[Object state change records]
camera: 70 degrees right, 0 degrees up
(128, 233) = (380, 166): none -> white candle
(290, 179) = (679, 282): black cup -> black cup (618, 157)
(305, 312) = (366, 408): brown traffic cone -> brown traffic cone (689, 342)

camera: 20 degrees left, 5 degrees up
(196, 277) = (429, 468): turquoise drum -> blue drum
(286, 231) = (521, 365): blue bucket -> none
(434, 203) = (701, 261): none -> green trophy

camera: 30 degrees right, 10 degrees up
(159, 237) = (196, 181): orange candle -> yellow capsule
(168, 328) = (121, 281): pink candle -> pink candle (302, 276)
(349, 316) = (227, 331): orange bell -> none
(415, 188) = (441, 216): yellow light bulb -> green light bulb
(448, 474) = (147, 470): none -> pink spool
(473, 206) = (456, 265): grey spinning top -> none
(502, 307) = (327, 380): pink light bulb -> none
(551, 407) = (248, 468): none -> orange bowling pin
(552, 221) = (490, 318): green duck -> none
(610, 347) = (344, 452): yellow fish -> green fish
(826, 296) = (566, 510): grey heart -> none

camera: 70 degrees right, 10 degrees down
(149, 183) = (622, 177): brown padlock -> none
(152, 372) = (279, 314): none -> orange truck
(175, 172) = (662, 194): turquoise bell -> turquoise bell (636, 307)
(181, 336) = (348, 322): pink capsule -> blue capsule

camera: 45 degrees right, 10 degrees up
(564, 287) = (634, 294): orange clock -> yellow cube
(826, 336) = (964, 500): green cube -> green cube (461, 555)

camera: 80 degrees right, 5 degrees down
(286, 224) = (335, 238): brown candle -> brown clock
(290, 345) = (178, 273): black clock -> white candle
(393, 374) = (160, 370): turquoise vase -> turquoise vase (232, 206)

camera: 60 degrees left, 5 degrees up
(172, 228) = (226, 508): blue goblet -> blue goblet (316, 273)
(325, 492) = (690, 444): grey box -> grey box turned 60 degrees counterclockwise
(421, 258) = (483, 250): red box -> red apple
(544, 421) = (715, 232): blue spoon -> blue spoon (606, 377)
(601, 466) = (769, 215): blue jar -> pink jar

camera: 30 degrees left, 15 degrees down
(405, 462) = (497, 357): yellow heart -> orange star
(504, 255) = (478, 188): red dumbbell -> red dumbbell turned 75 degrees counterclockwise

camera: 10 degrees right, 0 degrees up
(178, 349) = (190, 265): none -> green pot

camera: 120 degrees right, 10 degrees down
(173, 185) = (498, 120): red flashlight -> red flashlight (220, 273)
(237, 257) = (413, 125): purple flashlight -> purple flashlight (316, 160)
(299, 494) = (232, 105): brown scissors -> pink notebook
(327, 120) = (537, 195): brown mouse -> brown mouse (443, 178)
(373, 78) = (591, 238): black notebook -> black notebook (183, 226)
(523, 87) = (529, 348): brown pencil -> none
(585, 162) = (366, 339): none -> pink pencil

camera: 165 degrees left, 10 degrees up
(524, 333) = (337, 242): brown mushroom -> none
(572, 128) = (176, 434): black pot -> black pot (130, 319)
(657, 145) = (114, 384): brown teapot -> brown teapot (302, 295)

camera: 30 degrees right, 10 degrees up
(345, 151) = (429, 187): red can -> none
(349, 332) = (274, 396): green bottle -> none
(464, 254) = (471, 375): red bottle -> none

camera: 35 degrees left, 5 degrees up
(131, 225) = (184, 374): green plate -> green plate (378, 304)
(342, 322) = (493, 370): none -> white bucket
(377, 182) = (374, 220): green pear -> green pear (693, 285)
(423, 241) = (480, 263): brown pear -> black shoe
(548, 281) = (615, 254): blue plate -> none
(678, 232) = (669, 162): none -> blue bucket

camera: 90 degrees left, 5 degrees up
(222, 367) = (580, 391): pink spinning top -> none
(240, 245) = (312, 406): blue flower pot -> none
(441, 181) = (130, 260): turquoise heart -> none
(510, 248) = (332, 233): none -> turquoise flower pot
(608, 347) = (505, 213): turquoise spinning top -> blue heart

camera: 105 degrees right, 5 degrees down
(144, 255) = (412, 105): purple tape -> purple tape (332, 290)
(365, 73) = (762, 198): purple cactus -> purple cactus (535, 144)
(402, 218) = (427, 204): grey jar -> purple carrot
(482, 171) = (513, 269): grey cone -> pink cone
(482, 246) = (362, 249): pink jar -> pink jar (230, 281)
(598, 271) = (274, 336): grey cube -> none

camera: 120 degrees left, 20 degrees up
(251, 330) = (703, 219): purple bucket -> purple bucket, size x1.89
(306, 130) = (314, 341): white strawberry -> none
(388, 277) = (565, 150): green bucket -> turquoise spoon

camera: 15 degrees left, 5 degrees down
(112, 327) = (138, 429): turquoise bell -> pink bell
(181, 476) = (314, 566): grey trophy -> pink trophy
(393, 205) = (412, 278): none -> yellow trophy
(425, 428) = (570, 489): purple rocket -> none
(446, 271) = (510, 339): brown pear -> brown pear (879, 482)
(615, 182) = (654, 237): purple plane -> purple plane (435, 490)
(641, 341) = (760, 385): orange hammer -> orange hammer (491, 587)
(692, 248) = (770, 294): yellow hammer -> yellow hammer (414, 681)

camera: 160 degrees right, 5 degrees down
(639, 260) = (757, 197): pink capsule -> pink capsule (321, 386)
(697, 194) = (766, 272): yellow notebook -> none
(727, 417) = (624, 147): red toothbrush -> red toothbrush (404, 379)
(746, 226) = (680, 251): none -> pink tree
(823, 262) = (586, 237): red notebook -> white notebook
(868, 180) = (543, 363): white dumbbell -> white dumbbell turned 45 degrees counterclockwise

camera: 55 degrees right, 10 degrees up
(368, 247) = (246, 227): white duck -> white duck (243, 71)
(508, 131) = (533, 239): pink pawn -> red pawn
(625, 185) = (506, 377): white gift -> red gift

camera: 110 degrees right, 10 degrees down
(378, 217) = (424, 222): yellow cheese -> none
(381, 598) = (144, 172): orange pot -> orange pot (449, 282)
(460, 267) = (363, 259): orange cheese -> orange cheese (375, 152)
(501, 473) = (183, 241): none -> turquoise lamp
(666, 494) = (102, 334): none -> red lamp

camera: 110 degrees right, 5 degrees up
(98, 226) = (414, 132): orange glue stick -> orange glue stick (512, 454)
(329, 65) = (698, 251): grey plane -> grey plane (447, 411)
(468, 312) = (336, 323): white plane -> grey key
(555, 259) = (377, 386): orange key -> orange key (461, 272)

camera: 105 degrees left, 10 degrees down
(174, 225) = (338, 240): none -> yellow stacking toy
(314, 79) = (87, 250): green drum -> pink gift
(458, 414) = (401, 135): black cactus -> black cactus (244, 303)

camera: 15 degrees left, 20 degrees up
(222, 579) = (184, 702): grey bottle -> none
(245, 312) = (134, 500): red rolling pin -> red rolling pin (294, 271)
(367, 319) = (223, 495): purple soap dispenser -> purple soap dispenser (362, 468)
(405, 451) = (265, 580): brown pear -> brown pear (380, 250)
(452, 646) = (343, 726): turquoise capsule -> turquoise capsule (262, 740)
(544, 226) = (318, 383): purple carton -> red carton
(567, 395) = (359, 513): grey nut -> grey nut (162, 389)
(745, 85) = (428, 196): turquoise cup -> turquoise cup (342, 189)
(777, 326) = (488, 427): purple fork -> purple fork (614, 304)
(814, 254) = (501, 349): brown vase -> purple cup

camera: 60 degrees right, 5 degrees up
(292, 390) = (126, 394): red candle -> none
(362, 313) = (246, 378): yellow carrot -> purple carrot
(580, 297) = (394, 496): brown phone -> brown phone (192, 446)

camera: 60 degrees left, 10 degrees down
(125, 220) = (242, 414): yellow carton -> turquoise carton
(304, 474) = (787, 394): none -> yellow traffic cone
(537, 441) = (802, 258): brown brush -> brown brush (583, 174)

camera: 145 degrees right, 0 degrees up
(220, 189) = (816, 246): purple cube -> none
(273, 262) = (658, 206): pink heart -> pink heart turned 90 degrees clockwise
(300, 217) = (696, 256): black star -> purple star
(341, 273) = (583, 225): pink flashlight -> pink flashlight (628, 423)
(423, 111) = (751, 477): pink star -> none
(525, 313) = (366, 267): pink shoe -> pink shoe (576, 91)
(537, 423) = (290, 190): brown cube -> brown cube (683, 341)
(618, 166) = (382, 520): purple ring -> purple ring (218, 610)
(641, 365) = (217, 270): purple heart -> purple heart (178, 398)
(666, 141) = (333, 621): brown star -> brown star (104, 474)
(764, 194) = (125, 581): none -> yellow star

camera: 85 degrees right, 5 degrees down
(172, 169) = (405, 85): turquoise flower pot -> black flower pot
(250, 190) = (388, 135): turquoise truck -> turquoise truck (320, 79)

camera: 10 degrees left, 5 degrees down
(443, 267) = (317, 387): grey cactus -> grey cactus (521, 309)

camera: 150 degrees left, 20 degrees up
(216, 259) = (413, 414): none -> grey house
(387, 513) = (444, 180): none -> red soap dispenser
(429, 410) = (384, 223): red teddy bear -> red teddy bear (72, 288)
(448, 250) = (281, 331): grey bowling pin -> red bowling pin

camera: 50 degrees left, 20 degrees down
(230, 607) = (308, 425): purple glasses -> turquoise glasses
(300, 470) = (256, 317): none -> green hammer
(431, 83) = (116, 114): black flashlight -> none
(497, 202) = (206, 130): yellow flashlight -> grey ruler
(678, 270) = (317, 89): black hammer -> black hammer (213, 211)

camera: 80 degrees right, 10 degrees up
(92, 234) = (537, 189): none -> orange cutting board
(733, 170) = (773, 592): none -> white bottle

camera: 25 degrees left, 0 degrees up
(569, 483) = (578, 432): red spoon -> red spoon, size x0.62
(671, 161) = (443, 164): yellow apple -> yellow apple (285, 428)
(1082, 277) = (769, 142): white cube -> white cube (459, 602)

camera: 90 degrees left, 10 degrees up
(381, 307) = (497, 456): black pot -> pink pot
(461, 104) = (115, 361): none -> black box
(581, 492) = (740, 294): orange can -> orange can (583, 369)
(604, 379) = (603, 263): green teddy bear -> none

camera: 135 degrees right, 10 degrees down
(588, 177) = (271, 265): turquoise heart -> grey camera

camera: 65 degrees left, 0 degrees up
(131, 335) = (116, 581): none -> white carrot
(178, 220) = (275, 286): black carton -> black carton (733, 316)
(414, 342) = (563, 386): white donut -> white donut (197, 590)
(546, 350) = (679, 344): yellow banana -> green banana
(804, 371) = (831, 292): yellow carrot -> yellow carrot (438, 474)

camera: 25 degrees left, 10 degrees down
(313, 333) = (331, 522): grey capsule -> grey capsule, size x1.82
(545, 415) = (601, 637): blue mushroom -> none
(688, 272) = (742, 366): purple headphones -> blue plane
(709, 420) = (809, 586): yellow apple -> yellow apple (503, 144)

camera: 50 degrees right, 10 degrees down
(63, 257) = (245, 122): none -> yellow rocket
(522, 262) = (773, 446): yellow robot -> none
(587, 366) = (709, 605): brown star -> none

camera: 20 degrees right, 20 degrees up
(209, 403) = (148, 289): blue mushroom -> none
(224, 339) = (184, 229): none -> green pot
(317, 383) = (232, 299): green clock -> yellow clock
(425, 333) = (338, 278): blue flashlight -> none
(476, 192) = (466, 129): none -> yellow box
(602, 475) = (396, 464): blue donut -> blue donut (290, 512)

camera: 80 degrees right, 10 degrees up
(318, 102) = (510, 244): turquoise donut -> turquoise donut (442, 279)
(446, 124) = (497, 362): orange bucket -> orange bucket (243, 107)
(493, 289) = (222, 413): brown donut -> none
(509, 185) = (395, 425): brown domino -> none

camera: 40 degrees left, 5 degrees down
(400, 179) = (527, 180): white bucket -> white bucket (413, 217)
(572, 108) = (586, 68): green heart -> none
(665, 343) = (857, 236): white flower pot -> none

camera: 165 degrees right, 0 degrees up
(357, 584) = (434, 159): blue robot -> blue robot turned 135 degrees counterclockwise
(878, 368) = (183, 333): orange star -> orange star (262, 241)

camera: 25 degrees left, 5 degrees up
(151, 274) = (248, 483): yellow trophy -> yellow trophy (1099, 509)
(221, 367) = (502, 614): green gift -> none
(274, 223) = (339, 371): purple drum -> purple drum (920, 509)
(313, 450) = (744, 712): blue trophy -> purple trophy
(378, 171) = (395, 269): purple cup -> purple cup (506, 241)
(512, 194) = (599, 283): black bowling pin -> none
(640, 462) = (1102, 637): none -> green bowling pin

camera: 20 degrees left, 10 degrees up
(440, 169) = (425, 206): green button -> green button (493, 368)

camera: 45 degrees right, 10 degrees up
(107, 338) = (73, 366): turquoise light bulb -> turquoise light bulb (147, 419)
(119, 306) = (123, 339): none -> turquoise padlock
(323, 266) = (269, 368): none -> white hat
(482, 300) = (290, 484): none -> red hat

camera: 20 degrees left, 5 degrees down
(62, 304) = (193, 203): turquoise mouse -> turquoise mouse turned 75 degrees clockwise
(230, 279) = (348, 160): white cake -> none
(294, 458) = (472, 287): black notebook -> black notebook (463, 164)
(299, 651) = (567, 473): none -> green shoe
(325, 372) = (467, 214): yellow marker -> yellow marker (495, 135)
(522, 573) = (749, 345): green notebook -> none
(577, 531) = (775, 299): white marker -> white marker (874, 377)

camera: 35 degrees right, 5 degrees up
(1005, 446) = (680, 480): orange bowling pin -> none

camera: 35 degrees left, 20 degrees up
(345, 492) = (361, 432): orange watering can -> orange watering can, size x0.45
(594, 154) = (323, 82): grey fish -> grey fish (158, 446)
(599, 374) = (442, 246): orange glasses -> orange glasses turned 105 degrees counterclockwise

• YOUR INSTRUCTIONS
For this exercise, please output exactly the lines above starting at the line with "(377, 182) = (374, 220): green" and ending at the line with "(446, 271) = (510, 339): brown", ends included.

• RESULT OF THIS TASK
(377, 182) = (374, 220): green pear -> green pear (693, 285)
(423, 241) = (480, 263): brown pear -> black shoe
(548, 281) = (615, 254): blue plate -> none
(678, 232) = (669, 162): none -> blue bucket

camera: 90 degrees left, 5 degrees up
(222, 367) = (580, 391): pink spinning top -> none
(240, 245) = (312, 406): blue flower pot -> none
(441, 181) = (130, 260): turquoise heart -> none
(510, 248) = (332, 233): none -> turquoise flower pot
(608, 347) = (505, 213): turquoise spinning top -> blue heart

camera: 105 degrees right, 5 degrees down
(144, 255) = (412, 105): purple tape -> purple tape (332, 290)
(365, 73) = (762, 198): purple cactus -> purple cactus (535, 144)
(402, 218) = (427, 204): grey jar -> purple carrot
(482, 171) = (513, 269): grey cone -> pink cone
(482, 246) = (362, 249): pink jar -> pink jar (230, 281)
(598, 271) = (274, 336): grey cube -> none

camera: 120 degrees left, 20 degrees up
(251, 330) = (703, 219): purple bucket -> purple bucket, size x1.89
(306, 130) = (314, 341): white strawberry -> none
(388, 277) = (565, 150): green bucket -> turquoise spoon

camera: 15 degrees left, 5 degrees down
(112, 327) = (138, 429): turquoise bell -> pink bell
(181, 476) = (314, 566): grey trophy -> pink trophy
(393, 205) = (412, 278): none -> yellow trophy
(425, 428) = (570, 489): purple rocket -> none
(446, 271) = (510, 339): brown pear -> brown pear (879, 482)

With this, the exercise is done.